▸ **Try it**: Set down the data below in full, exactly as it reads, but without the pictures.

Data excerpts:
━━━━━━━━

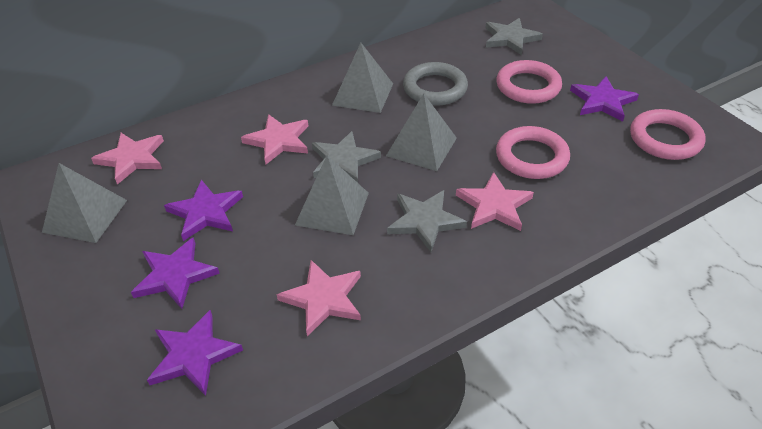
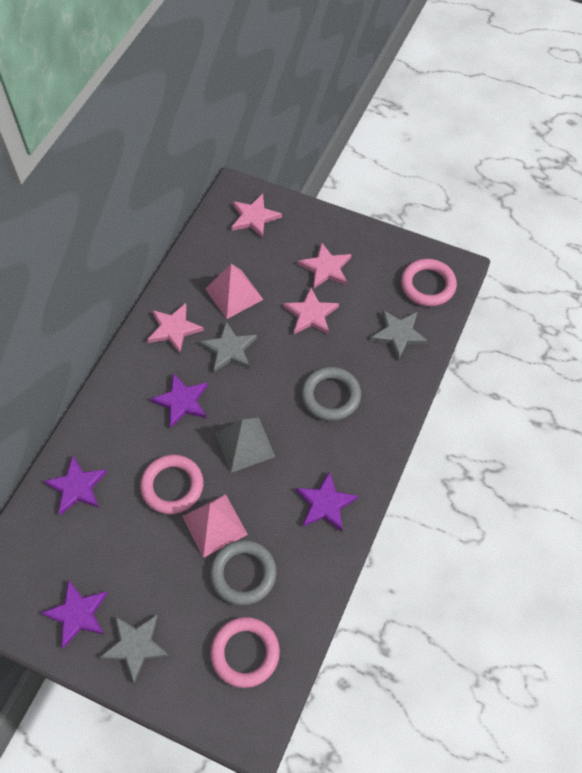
grey pyramid: 4 -> 1
grey ring: 1 -> 2
pink pyramid: 0 -> 2

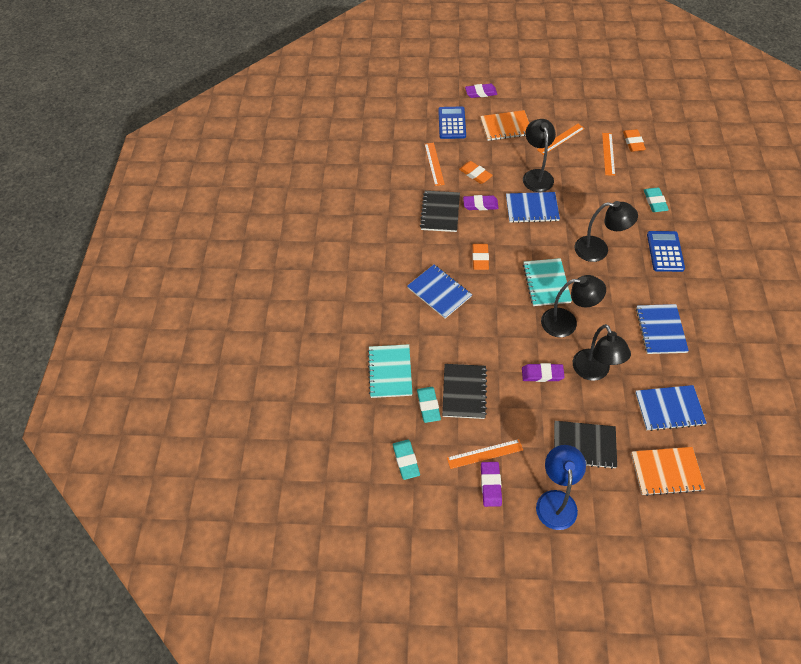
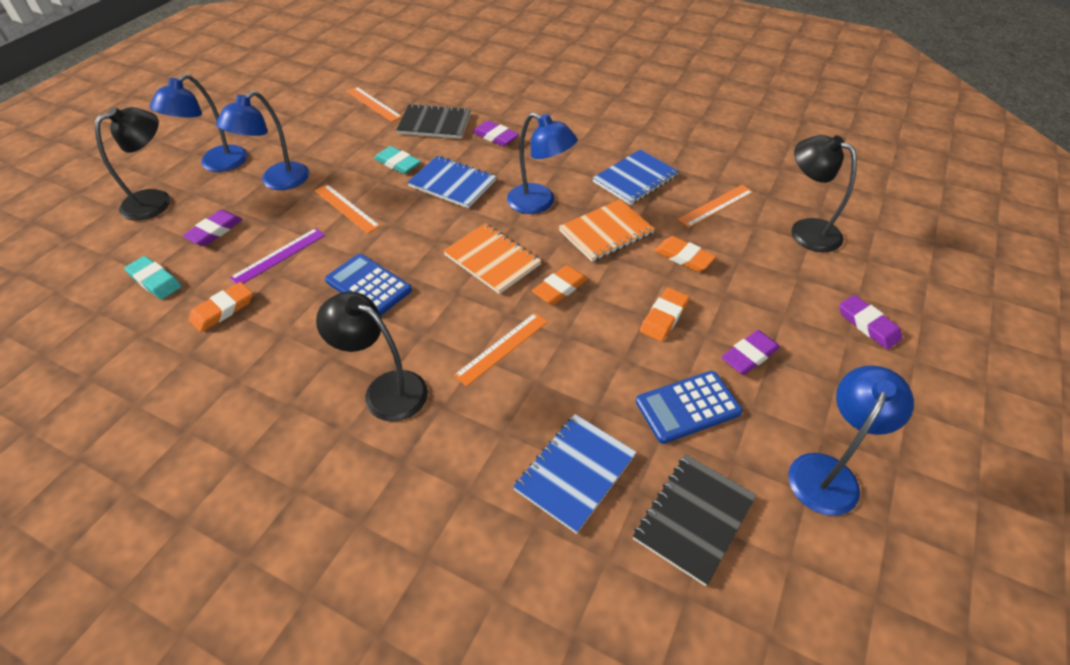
black lamp: 4 -> 3
black notebook: 3 -> 2
blue lamp: 1 -> 4
blue notebook: 4 -> 3
orange eraser: 3 -> 4
purple ruler: 0 -> 1
turquoise eraser: 3 -> 2
turquoise notebook: 2 -> 0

━━━━━━━━

▸ **Solution to the problem**:
grey pyramid: 4 -> 1
grey ring: 1 -> 2
pink pyramid: 0 -> 2

black lamp: 4 -> 3
black notebook: 3 -> 2
blue lamp: 1 -> 4
blue notebook: 4 -> 3
orange eraser: 3 -> 4
purple ruler: 0 -> 1
turquoise eraser: 3 -> 2
turquoise notebook: 2 -> 0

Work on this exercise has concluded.